DATASET =>
___

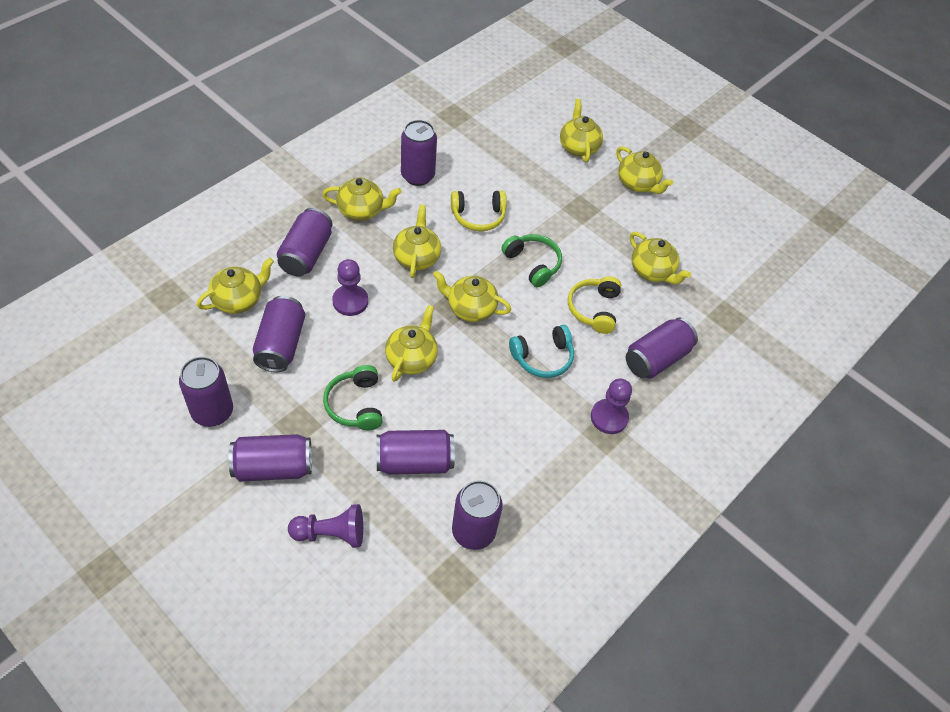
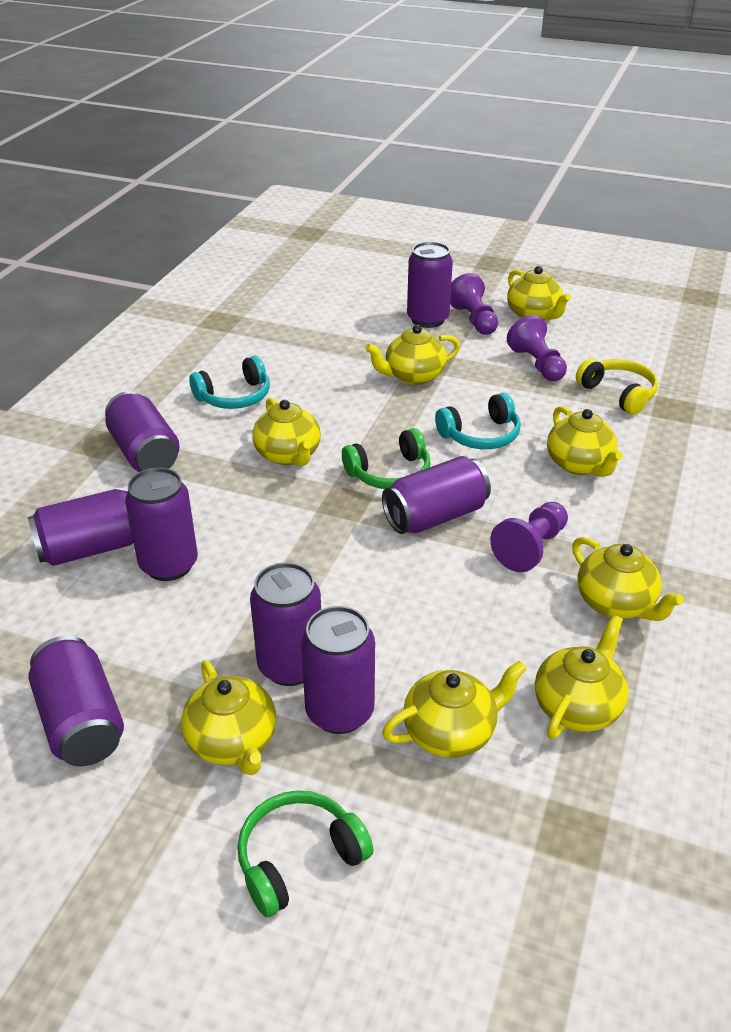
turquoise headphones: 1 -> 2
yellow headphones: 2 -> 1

___

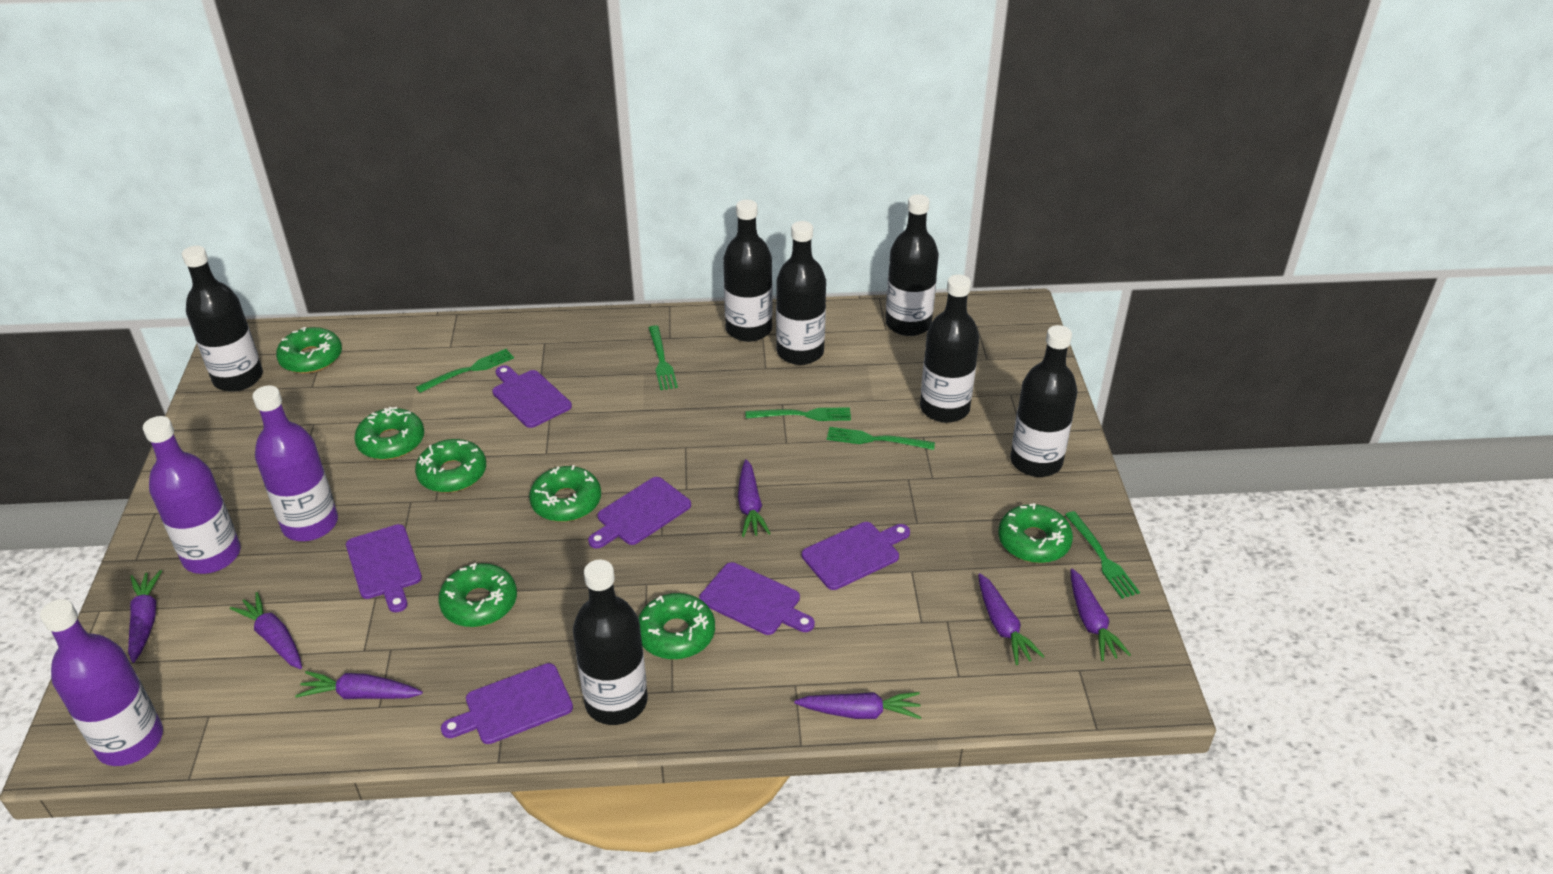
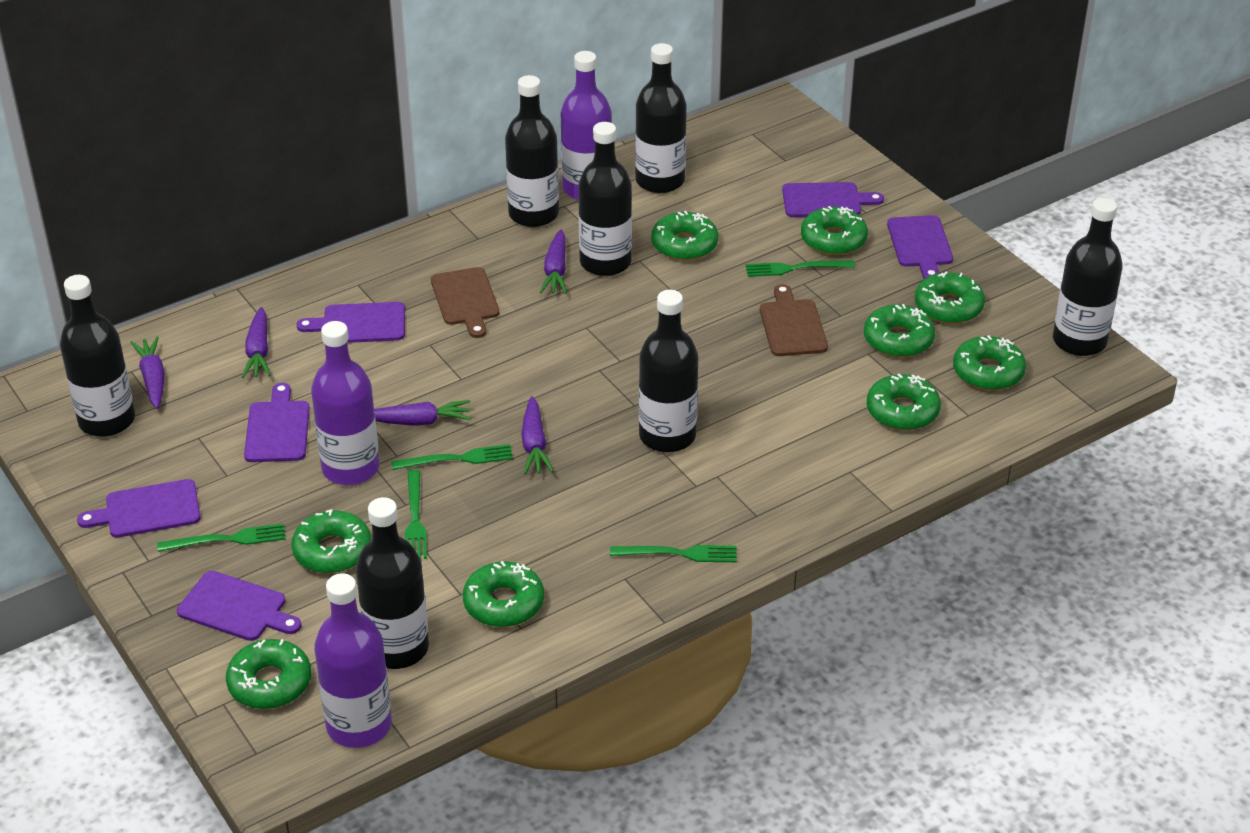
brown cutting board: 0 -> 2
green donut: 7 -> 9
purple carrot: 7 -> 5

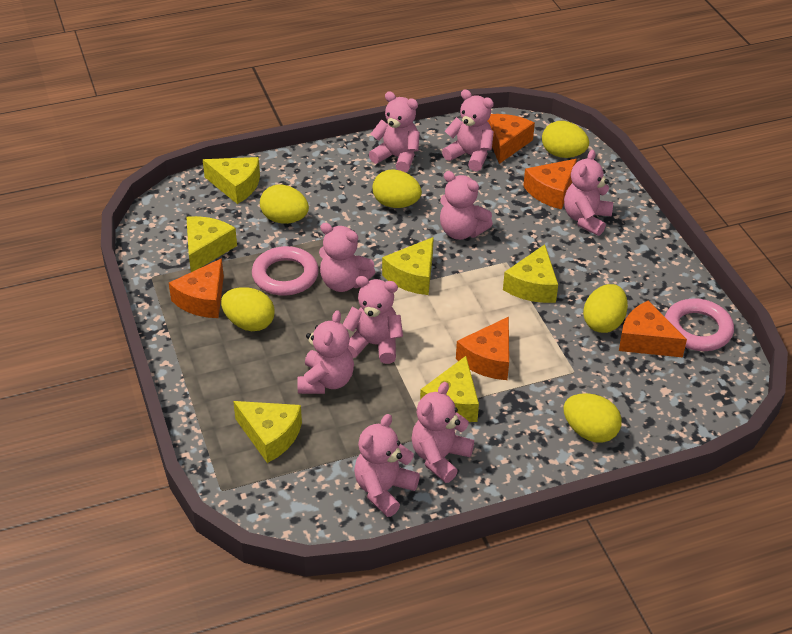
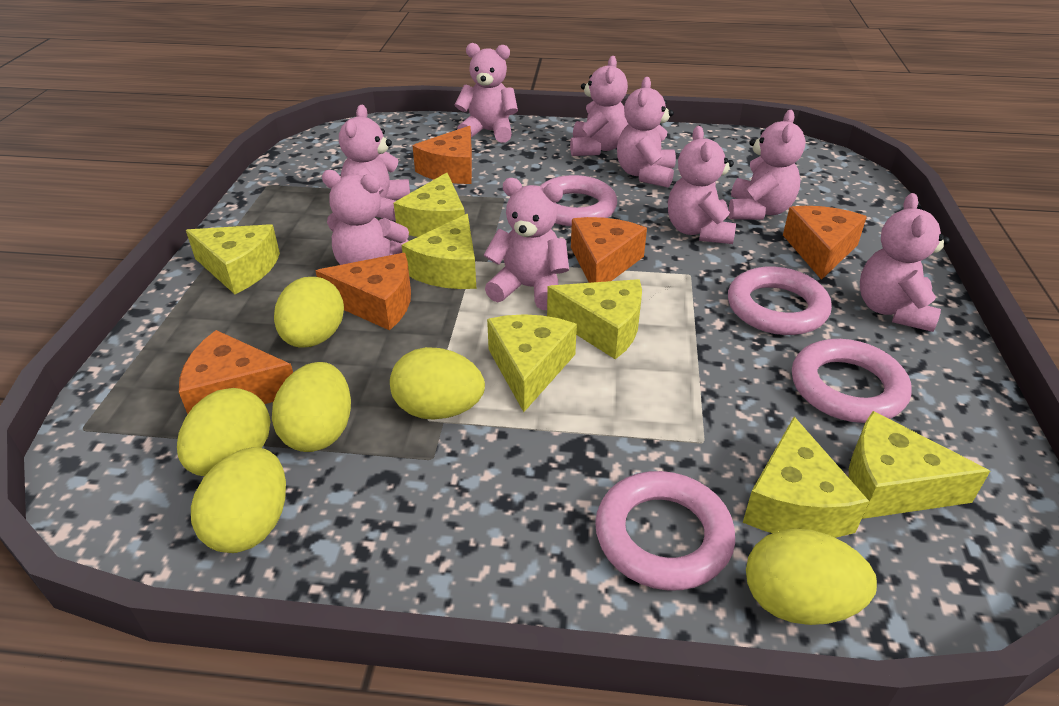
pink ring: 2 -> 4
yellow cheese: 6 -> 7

___

DESCRIPTION OF THE TASK => What is needed is each line of the entries that contains the word "yellow".

TASK OUTPUT =>
yellow headphones: 2 -> 1
yellow cheese: 6 -> 7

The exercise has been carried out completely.